Go through the entries below. Copy out every line that contains "brick".

BEGIN

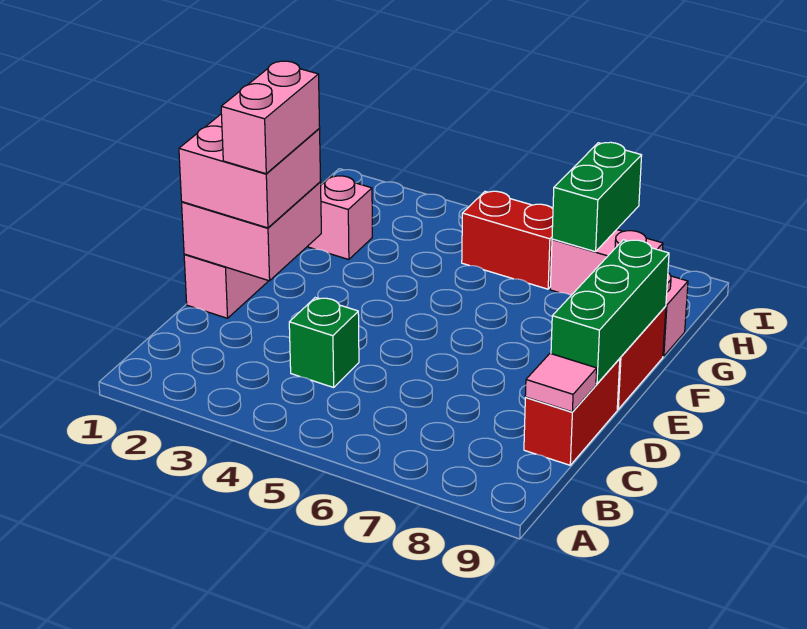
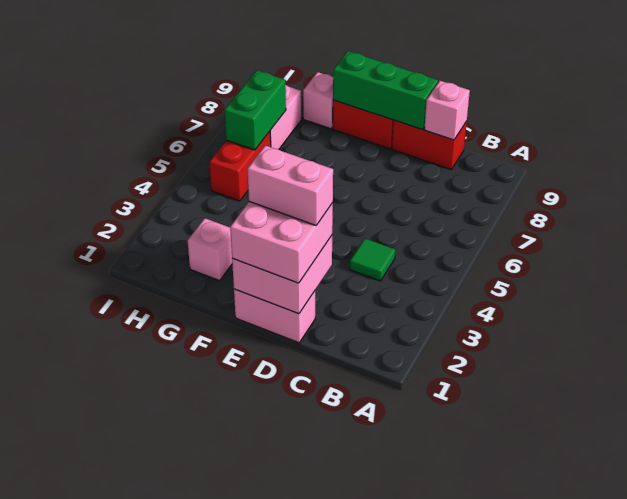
green brick C4 level 1 -> green tile C4 level 1
pink tile C9 level 2 -> pink brick C9 level 2
green brick H7:I7 level 2 -> green brick H6:H7 level 2

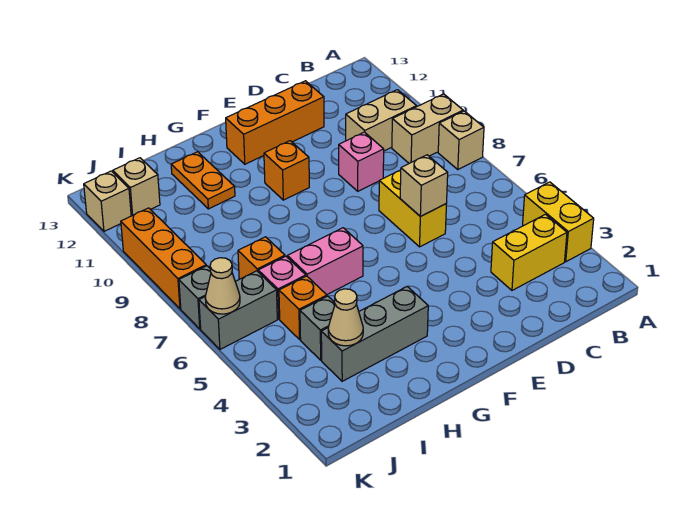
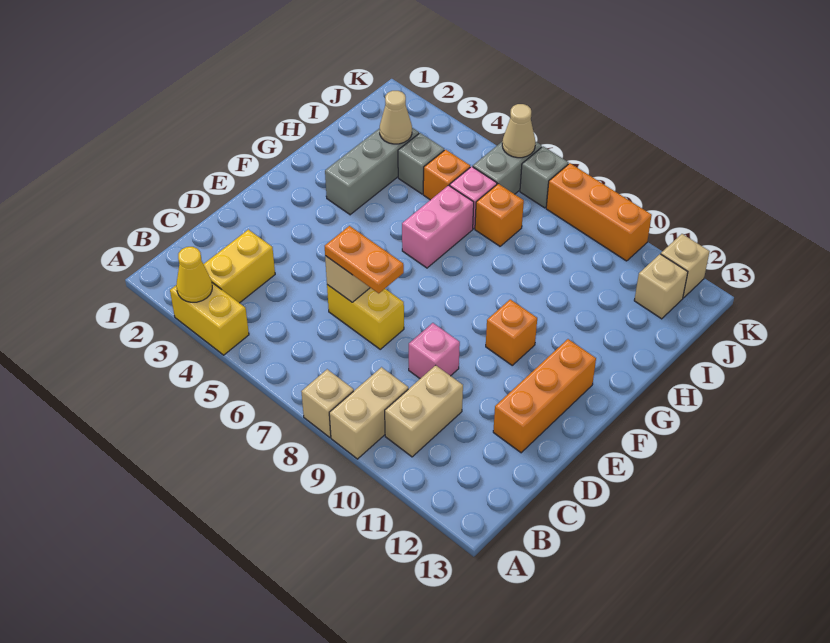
none -> yellow cone A3 level 2
orange plate H11:H12 level 1 -> orange plate D6:D7 level 3

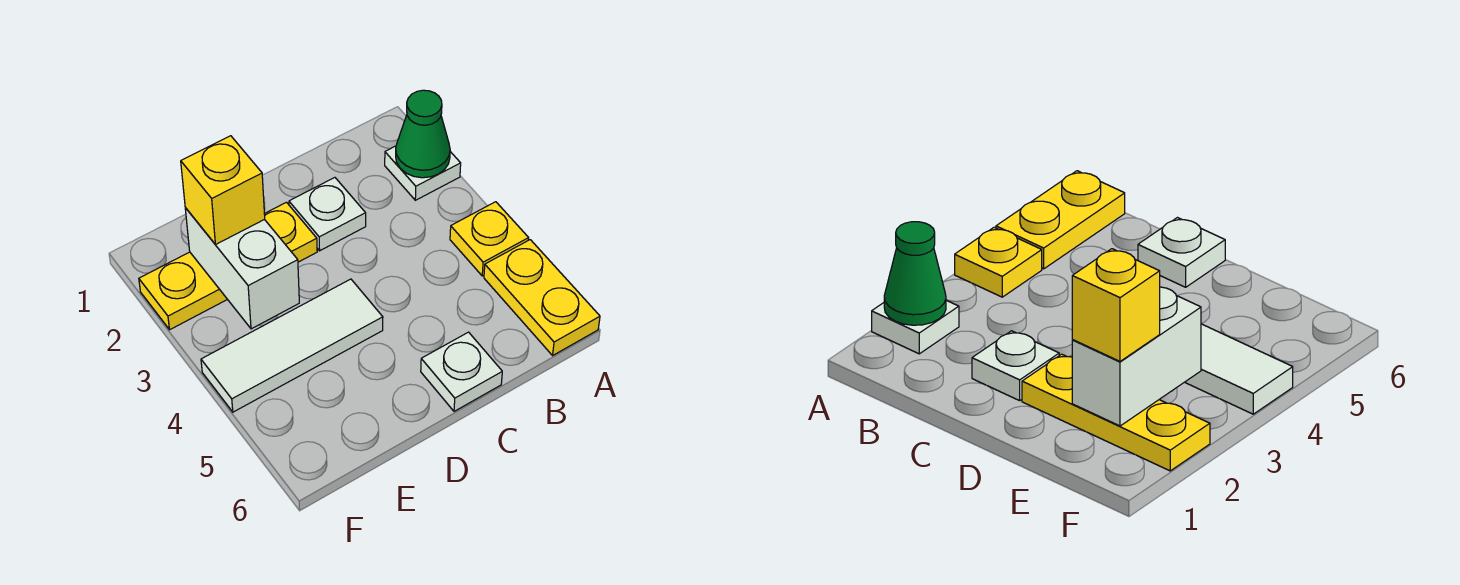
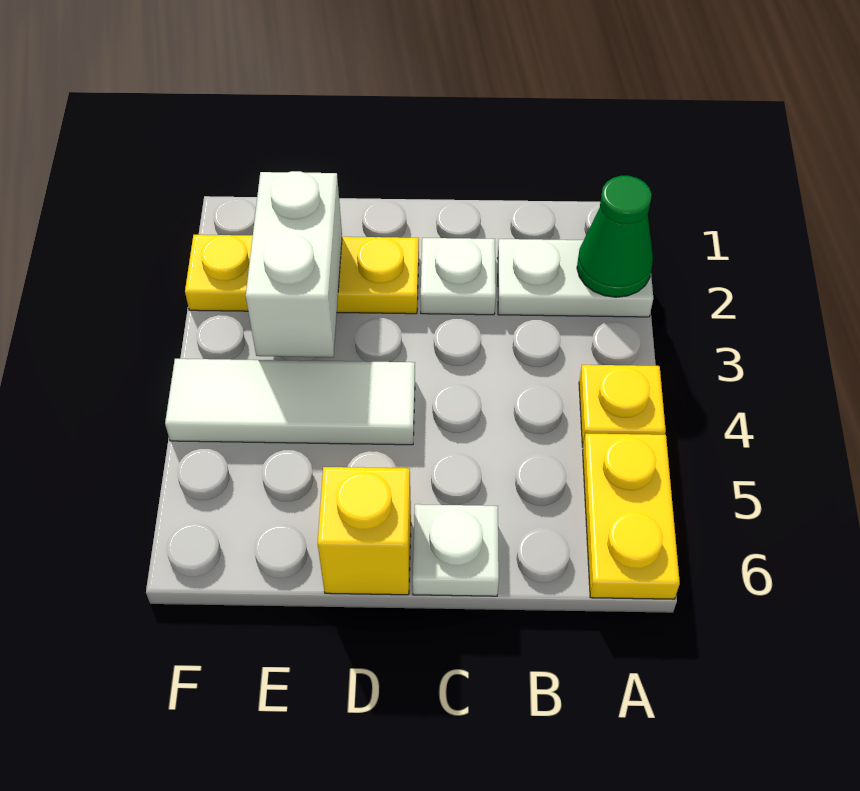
white plate A2 level 1 -> white plate A2:B2 level 1
yellow brick E2 level 3 -> yellow brick D6 level 1

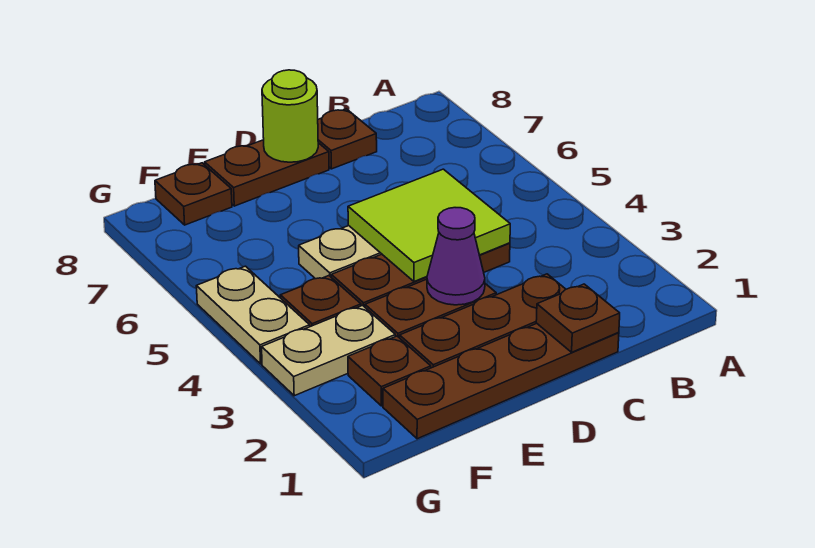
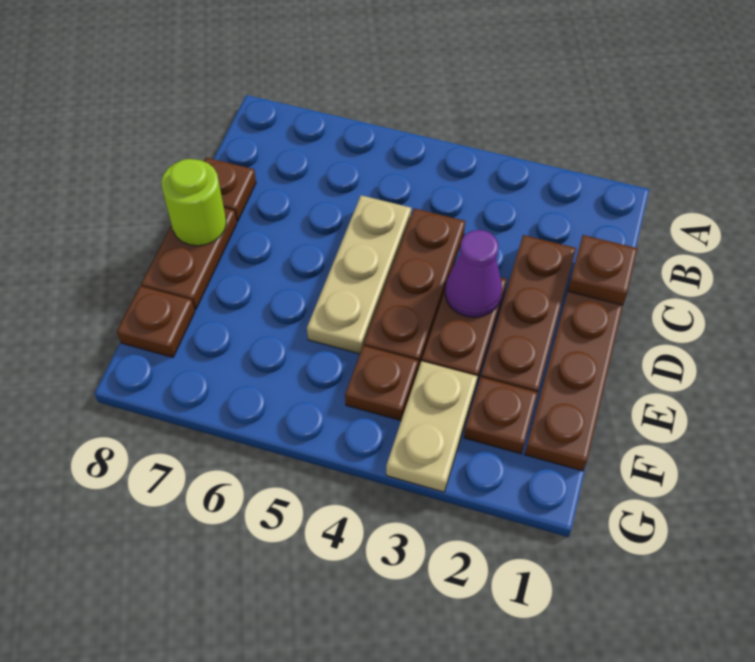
lime tile C4:D5 level 2 -> none
tan plate G4:G5 level 1 -> none

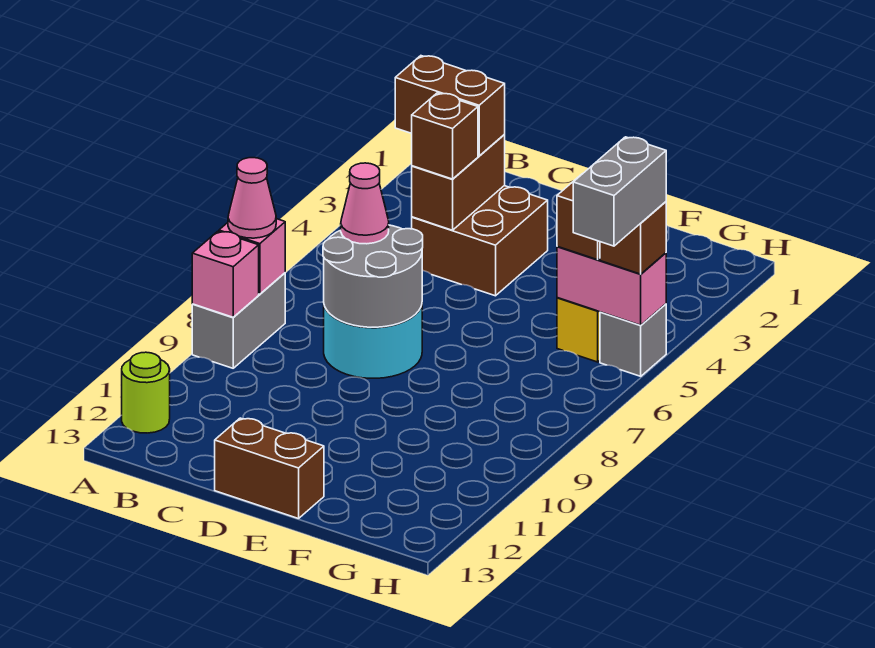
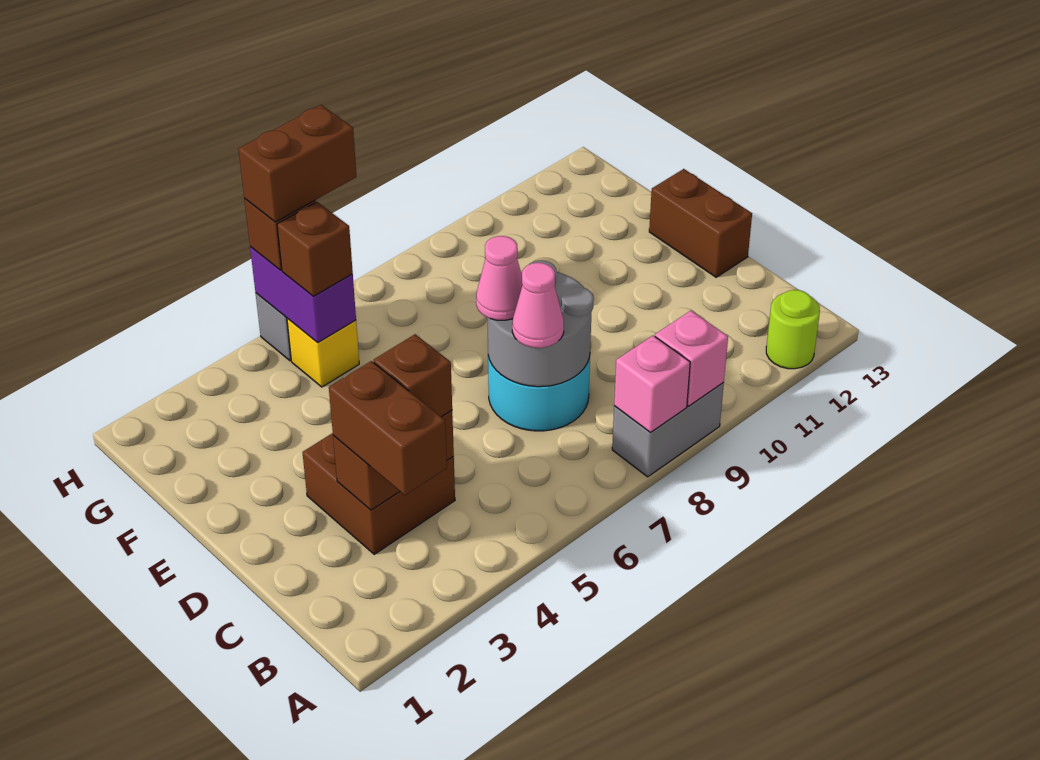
pink cone A8 level 3 -> pink cone D7 level 3
pink brick G5:H5 level 2 -> purple brick G5:H5 level 2
grey brick H5:H6 level 4 -> brown brick H5:H6 level 4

END

> _PROBLEM SOLUTION_
green brick C4 level 1 -> green tile C4 level 1
pink tile C9 level 2 -> pink brick C9 level 2
green brick H7:I7 level 2 -> green brick H6:H7 level 2
yellow brick E2 level 3 -> yellow brick D6 level 1
pink brick G5:H5 level 2 -> purple brick G5:H5 level 2
grey brick H5:H6 level 4 -> brown brick H5:H6 level 4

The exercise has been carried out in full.